**Work item**
Your answer should be only the lines below from the one with "TP1: test point (CV) -> none" to the one with "R3: 1.5k (CTL, SDA) -> 1.5k (3V3, SDA)", repeated exactly, ends included.

--- Exercise data Enclosed Below ---

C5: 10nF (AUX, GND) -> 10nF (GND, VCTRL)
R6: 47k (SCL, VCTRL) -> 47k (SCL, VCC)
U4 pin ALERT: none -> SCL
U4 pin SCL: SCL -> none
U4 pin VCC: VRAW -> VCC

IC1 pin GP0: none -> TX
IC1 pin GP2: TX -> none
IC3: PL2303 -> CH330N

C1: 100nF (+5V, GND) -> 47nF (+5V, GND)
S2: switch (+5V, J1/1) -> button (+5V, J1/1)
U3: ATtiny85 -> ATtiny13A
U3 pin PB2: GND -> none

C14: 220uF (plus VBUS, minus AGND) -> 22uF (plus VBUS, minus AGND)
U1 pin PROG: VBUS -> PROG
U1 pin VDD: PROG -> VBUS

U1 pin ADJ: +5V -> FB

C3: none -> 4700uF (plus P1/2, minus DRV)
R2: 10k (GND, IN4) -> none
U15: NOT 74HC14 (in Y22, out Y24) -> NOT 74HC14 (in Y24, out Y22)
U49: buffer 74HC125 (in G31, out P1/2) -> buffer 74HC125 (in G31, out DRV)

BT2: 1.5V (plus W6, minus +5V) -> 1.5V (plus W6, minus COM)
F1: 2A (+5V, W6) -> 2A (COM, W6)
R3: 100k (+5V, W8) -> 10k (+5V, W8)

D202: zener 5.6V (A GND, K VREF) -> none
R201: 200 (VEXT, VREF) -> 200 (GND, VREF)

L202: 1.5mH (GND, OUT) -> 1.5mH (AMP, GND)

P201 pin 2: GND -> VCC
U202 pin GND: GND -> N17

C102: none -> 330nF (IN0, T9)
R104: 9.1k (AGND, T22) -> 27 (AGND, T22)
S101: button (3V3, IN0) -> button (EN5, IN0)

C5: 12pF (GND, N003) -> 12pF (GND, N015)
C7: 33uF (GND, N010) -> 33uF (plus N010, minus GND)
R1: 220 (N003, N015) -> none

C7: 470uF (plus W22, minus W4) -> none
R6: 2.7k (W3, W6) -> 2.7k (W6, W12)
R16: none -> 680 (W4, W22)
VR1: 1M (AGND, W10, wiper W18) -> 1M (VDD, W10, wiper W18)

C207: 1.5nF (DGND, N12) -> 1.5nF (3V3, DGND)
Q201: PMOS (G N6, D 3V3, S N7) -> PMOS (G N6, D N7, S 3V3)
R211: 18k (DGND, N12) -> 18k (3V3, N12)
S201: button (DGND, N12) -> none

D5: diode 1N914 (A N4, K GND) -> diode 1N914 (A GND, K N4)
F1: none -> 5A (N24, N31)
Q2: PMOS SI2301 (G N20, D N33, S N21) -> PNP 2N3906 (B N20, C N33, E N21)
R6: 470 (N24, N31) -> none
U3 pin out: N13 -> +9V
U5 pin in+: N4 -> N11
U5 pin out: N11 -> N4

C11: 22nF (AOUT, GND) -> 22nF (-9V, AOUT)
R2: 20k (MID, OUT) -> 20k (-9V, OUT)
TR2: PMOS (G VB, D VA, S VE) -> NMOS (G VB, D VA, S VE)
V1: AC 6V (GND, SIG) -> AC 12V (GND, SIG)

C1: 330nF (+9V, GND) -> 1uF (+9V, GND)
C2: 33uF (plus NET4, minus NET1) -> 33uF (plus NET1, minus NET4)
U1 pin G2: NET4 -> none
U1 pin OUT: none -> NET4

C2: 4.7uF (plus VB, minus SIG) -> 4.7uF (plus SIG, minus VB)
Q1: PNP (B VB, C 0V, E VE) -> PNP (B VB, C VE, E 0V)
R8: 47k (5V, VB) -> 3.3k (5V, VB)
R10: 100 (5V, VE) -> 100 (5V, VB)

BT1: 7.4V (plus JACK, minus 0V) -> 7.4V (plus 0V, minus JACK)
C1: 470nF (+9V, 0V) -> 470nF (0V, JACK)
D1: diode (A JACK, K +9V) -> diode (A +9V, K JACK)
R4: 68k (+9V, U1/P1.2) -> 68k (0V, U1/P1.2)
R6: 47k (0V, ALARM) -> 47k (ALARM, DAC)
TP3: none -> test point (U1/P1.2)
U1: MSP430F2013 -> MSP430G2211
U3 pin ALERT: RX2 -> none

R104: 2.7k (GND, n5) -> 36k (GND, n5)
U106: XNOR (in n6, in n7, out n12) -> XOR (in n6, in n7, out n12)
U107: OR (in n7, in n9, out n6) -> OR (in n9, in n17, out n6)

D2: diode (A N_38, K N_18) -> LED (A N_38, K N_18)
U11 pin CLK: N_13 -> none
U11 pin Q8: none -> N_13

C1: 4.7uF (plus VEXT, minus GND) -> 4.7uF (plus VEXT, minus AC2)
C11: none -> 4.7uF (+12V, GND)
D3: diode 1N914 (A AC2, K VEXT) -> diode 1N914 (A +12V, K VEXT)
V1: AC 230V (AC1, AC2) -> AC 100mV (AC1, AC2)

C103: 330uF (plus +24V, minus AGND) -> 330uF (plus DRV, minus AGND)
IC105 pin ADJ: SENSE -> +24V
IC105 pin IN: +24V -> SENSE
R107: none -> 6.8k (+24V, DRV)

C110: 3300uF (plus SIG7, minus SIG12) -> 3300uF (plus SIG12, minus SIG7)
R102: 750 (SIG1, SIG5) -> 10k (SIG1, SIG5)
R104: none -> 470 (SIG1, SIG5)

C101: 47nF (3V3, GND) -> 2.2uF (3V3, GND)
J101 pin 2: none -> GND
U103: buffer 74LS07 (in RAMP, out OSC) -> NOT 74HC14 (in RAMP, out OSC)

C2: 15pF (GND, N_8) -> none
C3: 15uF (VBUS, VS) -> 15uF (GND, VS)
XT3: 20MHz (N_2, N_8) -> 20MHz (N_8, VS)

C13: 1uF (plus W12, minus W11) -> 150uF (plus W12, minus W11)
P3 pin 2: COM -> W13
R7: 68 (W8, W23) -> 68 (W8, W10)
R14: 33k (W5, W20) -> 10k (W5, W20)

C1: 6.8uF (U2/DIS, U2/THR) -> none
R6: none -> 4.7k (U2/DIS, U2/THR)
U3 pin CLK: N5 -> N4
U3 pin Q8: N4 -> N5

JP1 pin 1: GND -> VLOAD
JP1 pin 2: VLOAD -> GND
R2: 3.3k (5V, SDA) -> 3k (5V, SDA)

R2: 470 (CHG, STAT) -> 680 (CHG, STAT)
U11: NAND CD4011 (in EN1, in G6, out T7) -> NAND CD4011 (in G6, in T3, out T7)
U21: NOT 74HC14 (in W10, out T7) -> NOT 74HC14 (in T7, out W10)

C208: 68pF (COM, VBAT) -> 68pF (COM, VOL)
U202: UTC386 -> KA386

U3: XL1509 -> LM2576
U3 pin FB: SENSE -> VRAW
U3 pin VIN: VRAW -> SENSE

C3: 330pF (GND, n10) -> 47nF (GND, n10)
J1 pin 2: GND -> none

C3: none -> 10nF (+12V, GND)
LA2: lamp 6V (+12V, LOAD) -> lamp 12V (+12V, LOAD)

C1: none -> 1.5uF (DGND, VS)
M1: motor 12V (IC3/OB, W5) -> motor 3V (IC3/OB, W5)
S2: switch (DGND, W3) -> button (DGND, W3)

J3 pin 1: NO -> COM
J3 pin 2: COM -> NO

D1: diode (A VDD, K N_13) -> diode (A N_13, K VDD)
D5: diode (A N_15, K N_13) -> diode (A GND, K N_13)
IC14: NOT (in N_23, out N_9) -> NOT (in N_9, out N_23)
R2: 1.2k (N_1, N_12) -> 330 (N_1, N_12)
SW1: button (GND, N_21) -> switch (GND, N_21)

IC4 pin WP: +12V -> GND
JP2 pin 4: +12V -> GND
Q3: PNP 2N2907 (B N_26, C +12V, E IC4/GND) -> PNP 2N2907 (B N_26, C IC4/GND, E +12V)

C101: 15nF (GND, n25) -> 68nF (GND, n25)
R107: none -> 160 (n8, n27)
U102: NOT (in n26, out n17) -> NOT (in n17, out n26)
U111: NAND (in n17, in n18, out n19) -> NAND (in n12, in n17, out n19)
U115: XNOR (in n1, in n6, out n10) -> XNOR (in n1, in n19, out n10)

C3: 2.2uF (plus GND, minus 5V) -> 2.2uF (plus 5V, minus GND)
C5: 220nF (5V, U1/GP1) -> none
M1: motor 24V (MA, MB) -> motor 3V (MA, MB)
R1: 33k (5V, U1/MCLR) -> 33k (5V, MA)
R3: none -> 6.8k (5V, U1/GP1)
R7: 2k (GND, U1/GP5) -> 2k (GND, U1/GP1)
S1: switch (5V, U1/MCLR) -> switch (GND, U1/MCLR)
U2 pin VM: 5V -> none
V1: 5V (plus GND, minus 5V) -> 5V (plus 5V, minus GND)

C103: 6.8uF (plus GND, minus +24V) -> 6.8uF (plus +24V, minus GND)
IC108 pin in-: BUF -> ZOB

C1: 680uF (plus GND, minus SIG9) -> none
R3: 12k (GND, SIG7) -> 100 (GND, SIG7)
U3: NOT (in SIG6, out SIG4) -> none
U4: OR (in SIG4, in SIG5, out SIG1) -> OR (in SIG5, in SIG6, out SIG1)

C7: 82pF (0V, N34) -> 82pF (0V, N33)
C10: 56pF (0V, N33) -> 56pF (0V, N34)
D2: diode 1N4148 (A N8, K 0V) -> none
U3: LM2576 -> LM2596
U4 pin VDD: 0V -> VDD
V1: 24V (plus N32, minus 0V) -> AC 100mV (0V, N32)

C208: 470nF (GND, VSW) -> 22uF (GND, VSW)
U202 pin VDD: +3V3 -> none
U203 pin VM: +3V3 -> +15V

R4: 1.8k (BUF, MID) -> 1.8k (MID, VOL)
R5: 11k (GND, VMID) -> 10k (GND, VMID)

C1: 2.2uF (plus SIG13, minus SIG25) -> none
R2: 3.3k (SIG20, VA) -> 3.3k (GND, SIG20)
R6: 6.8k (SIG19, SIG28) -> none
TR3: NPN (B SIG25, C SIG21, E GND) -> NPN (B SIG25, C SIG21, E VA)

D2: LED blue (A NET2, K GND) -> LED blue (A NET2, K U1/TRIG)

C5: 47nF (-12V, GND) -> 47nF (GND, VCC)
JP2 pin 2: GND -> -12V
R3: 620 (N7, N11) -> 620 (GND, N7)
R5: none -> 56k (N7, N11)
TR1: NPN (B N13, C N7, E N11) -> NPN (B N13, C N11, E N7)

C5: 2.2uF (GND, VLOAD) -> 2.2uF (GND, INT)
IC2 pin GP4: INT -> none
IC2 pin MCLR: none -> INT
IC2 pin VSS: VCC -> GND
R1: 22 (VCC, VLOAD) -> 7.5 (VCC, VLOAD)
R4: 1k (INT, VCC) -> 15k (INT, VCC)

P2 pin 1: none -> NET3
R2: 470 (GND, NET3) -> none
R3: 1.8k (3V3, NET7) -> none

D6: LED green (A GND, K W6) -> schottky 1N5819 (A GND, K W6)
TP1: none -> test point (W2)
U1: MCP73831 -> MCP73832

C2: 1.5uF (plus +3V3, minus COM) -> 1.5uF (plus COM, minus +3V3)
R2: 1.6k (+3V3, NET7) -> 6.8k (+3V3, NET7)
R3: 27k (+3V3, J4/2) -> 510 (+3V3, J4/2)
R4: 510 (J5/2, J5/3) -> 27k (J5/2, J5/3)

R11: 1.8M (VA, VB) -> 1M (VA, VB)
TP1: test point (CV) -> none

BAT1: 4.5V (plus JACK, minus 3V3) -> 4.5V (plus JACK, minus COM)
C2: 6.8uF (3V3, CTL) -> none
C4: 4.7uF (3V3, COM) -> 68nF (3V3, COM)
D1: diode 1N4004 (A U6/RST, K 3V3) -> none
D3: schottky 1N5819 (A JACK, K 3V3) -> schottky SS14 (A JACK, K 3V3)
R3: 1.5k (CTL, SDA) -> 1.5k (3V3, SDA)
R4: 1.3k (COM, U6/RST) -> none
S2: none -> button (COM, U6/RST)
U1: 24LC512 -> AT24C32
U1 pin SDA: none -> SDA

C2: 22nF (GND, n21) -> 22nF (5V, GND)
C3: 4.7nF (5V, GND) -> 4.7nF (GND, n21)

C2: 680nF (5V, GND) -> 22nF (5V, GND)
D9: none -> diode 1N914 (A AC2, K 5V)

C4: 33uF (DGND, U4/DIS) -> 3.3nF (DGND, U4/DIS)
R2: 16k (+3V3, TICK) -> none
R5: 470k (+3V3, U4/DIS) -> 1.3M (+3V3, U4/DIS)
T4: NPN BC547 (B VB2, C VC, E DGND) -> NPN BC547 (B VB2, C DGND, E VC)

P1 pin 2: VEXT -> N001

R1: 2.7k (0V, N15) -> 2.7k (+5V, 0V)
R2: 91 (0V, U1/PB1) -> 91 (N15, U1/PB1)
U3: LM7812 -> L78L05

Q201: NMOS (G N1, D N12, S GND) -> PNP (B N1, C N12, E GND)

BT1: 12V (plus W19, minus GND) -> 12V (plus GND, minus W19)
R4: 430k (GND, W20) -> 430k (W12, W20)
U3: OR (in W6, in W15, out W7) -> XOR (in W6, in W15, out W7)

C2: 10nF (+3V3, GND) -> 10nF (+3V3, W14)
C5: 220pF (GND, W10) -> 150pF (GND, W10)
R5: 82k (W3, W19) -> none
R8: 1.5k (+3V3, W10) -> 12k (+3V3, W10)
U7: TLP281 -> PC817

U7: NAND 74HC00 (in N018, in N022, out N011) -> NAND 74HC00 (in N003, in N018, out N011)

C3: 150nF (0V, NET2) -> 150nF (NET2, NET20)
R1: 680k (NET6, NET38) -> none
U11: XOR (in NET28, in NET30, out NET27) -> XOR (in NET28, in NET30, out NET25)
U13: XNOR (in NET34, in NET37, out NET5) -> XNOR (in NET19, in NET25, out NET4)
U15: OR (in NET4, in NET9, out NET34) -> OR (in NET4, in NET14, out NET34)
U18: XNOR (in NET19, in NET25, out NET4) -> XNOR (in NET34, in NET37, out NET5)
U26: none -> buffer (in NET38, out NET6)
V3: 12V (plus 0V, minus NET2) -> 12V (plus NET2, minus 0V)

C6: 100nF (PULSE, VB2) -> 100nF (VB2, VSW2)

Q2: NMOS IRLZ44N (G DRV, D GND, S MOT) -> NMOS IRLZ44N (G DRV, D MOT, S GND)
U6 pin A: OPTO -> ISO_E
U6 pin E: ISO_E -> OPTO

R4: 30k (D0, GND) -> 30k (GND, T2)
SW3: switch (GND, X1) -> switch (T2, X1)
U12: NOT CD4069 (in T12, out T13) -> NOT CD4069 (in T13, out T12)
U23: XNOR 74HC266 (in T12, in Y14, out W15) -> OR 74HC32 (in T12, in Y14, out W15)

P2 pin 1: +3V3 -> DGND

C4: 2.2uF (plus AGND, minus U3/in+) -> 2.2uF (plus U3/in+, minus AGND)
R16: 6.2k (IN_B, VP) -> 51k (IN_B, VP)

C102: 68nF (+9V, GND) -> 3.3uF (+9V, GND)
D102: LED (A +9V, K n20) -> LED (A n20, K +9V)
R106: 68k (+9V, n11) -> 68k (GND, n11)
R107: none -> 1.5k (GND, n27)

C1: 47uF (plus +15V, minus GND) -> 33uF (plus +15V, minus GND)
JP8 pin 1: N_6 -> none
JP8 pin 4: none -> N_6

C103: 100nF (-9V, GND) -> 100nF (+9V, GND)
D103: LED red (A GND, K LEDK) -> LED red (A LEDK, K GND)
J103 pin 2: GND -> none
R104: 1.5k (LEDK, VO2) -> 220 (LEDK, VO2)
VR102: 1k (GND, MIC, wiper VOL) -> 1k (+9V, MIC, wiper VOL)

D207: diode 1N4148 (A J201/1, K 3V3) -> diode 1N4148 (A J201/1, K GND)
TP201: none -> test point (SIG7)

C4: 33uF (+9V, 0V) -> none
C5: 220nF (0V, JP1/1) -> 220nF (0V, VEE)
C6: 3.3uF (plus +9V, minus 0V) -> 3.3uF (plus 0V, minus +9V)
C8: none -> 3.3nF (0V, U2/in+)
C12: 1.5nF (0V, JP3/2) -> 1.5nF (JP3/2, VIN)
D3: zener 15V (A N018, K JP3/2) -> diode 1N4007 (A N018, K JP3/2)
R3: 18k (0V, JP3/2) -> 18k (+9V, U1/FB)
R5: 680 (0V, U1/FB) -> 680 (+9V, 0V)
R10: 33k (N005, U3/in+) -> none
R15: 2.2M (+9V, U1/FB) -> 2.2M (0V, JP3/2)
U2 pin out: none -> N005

--- End of Enclosed Exercise data ---

**Exercise result**
TP1: test point (CV) -> none

BAT1: 4.5V (plus JACK, minus 3V3) -> 4.5V (plus JACK, minus COM)
C2: 6.8uF (3V3, CTL) -> none
C4: 4.7uF (3V3, COM) -> 68nF (3V3, COM)
D1: diode 1N4004 (A U6/RST, K 3V3) -> none
D3: schottky 1N5819 (A JACK, K 3V3) -> schottky SS14 (A JACK, K 3V3)
R3: 1.5k (CTL, SDA) -> 1.5k (3V3, SDA)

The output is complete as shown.